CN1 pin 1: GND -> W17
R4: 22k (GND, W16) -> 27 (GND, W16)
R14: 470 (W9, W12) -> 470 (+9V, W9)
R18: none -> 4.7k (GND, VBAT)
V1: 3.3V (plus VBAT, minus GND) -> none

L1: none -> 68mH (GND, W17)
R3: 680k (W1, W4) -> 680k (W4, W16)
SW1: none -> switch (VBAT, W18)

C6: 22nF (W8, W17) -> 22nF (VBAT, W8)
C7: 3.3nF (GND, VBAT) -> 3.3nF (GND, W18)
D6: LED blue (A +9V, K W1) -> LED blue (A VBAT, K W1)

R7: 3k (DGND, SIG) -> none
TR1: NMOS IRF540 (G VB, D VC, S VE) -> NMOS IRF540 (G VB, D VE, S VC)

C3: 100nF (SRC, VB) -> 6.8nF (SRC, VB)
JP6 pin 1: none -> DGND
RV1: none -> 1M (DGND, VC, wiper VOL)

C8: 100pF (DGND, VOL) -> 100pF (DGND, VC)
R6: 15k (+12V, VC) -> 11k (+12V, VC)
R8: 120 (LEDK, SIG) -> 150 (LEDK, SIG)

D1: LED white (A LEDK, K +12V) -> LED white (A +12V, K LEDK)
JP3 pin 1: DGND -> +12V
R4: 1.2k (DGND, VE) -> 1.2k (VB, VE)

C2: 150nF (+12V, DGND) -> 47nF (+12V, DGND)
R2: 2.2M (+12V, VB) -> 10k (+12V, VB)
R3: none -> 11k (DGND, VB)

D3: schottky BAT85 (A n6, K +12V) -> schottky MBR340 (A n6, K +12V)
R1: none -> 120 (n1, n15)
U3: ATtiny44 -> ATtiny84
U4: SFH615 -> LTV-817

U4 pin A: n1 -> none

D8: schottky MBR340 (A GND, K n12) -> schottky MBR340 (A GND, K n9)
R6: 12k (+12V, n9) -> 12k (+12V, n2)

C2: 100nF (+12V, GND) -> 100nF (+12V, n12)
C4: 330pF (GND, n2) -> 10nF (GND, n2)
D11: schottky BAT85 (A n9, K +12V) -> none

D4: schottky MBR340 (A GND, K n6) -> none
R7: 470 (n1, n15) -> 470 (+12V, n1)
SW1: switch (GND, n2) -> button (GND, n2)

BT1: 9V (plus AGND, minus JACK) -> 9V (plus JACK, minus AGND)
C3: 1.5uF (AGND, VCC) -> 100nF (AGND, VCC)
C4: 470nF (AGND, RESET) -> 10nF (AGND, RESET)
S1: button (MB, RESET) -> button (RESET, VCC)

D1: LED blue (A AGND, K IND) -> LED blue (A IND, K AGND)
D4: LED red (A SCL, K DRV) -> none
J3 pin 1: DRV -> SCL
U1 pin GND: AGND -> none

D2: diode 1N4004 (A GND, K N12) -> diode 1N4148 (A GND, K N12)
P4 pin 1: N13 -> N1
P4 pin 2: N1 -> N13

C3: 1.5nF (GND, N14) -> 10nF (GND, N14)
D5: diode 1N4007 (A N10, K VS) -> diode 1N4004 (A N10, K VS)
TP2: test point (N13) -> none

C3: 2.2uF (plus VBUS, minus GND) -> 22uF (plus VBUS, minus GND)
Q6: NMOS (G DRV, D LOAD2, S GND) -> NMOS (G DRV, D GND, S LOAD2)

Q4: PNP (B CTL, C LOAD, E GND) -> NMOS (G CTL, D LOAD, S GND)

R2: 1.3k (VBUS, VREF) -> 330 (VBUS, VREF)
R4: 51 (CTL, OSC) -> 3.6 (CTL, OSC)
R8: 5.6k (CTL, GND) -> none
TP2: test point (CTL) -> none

━━━━

» **Assignment**: From the entries above, give again exactly the lines running from the line with "R4: 1.2k (DGND, VE) -> 1.2k (VB, VE)" to the line with "TP2: test point (N13) -> none"; include both of those lines.

» **Result for this exercise**:
R4: 1.2k (DGND, VE) -> 1.2k (VB, VE)

C2: 150nF (+12V, DGND) -> 47nF (+12V, DGND)
R2: 2.2M (+12V, VB) -> 10k (+12V, VB)
R3: none -> 11k (DGND, VB)

D3: schottky BAT85 (A n6, K +12V) -> schottky MBR340 (A n6, K +12V)
R1: none -> 120 (n1, n15)
U3: ATtiny44 -> ATtiny84
U4: SFH615 -> LTV-817

U4 pin A: n1 -> none

D8: schottky MBR340 (A GND, K n12) -> schottky MBR340 (A GND, K n9)
R6: 12k (+12V, n9) -> 12k (+12V, n2)

C2: 100nF (+12V, GND) -> 100nF (+12V, n12)
C4: 330pF (GND, n2) -> 10nF (GND, n2)
D11: schottky BAT85 (A n9, K +12V) -> none

D4: schottky MBR340 (A GND, K n6) -> none
R7: 470 (n1, n15) -> 470 (+12V, n1)
SW1: switch (GND, n2) -> button (GND, n2)

BT1: 9V (plus AGND, minus JACK) -> 9V (plus JACK, minus AGND)
C3: 1.5uF (AGND, VCC) -> 100nF (AGND, VCC)
C4: 470nF (AGND, RESET) -> 10nF (AGND, RESET)
S1: button (MB, RESET) -> button (RESET, VCC)

D1: LED blue (A AGND, K IND) -> LED blue (A IND, K AGND)
D4: LED red (A SCL, K DRV) -> none
J3 pin 1: DRV -> SCL
U1 pin GND: AGND -> none

D2: diode 1N4004 (A GND, K N12) -> diode 1N4148 (A GND, K N12)
P4 pin 1: N13 -> N1
P4 pin 2: N1 -> N13

C3: 1.5nF (GND, N14) -> 10nF (GND, N14)
D5: diode 1N4007 (A N10, K VS) -> diode 1N4004 (A N10, K VS)
TP2: test point (N13) -> none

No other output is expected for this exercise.